== Exercise data

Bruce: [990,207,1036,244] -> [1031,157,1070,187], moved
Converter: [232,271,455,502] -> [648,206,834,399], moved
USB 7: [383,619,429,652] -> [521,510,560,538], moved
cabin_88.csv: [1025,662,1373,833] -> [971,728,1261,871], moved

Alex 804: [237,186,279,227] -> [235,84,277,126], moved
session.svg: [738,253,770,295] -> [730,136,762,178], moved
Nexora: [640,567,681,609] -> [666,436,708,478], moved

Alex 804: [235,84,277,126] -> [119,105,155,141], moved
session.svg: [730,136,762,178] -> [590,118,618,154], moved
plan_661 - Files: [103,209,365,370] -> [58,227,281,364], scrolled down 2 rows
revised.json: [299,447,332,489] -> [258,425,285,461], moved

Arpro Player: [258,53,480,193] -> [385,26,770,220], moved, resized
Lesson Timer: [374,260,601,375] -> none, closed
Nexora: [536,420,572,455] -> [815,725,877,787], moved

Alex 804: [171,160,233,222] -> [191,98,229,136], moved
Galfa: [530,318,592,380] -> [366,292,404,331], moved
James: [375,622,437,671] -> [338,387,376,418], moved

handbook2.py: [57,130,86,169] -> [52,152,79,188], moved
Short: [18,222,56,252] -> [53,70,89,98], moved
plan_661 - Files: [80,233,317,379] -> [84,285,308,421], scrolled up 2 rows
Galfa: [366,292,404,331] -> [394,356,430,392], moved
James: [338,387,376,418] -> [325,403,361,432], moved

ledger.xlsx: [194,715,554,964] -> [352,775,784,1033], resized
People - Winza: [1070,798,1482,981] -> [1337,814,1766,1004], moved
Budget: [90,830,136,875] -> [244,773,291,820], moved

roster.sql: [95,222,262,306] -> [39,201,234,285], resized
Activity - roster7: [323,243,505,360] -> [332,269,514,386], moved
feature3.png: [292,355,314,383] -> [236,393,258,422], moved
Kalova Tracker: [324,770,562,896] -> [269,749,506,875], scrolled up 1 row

====

- Task requirements -
Repeat the data in its entirety, word for word.

- Task solution -
Bruce: [990,207,1036,244] -> [1031,157,1070,187], moved
Converter: [232,271,455,502] -> [648,206,834,399], moved
USB 7: [383,619,429,652] -> [521,510,560,538], moved
cabin_88.csv: [1025,662,1373,833] -> [971,728,1261,871], moved

Alex 804: [237,186,279,227] -> [235,84,277,126], moved
session.svg: [738,253,770,295] -> [730,136,762,178], moved
Nexora: [640,567,681,609] -> [666,436,708,478], moved

Alex 804: [235,84,277,126] -> [119,105,155,141], moved
session.svg: [730,136,762,178] -> [590,118,618,154], moved
plan_661 - Files: [103,209,365,370] -> [58,227,281,364], scrolled down 2 rows
revised.json: [299,447,332,489] -> [258,425,285,461], moved

Arpro Player: [258,53,480,193] -> [385,26,770,220], moved, resized
Lesson Timer: [374,260,601,375] -> none, closed
Nexora: [536,420,572,455] -> [815,725,877,787], moved

Alex 804: [171,160,233,222] -> [191,98,229,136], moved
Galfa: [530,318,592,380] -> [366,292,404,331], moved
James: [375,622,437,671] -> [338,387,376,418], moved

handbook2.py: [57,130,86,169] -> [52,152,79,188], moved
Short: [18,222,56,252] -> [53,70,89,98], moved
plan_661 - Files: [80,233,317,379] -> [84,285,308,421], scrolled up 2 rows
Galfa: [366,292,404,331] -> [394,356,430,392], moved
James: [338,387,376,418] -> [325,403,361,432], moved

ledger.xlsx: [194,715,554,964] -> [352,775,784,1033], resized
People - Winza: [1070,798,1482,981] -> [1337,814,1766,1004], moved
Budget: [90,830,136,875] -> [244,773,291,820], moved

roster.sql: [95,222,262,306] -> [39,201,234,285], resized
Activity - roster7: [323,243,505,360] -> [332,269,514,386], moved
feature3.png: [292,355,314,383] -> [236,393,258,422], moved
Kalova Tracker: [324,770,562,896] -> [269,749,506,875], scrolled up 1 row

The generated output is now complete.